TASK PROMPT
How do the records below read from their first line through the line containing "The flashlight (blue)"? Write those lines out exactly.

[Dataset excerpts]
+++++
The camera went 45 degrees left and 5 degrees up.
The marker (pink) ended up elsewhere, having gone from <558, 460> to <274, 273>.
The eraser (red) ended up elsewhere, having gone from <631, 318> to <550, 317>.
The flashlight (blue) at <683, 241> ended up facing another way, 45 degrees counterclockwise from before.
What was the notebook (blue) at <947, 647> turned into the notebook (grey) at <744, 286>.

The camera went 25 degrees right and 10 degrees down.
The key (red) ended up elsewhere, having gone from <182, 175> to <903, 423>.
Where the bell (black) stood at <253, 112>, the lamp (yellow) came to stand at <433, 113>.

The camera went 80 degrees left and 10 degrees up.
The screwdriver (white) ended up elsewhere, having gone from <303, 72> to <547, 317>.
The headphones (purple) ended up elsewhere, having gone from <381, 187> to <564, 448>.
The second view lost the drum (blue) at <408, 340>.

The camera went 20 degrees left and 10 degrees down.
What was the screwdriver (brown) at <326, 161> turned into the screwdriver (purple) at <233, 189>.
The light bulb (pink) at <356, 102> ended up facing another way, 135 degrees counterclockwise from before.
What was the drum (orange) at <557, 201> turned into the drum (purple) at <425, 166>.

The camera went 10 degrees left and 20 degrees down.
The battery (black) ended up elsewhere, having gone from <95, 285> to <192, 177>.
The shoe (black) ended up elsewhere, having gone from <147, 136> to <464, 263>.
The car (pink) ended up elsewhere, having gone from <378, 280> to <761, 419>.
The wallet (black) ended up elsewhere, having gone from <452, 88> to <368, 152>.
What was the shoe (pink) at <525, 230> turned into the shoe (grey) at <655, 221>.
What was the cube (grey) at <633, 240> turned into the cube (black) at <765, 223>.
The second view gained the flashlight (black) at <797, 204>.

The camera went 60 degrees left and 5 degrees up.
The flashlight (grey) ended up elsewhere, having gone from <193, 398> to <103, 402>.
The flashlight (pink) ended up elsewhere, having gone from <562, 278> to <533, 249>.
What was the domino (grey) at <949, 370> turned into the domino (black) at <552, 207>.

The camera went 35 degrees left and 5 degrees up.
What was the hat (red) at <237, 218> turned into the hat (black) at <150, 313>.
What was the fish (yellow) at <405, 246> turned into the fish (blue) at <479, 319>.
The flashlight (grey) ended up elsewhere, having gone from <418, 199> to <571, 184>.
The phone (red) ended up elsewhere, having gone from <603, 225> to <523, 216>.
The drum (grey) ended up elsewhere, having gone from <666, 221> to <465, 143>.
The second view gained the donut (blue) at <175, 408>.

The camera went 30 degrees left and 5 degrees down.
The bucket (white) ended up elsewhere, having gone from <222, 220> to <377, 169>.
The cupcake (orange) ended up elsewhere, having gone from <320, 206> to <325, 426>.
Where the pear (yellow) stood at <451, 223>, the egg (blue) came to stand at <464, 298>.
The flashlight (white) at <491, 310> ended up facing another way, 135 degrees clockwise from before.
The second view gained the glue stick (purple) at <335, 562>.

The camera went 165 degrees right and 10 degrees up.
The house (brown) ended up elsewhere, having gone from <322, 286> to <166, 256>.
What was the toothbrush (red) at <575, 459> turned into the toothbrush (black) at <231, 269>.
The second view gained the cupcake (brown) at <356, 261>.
+++++
ANSWER FOR THIS EXERCISE
The camera went 45 degrees left and 5 degrees up.
The marker (pink) ended up elsewhere, having gone from <558, 460> to <274, 273>.
The eraser (red) ended up elsewhere, having gone from <631, 318> to <550, 317>.
The flashlight (blue) at <683, 241> ended up facing another way, 45 degrees counterclockwise from before.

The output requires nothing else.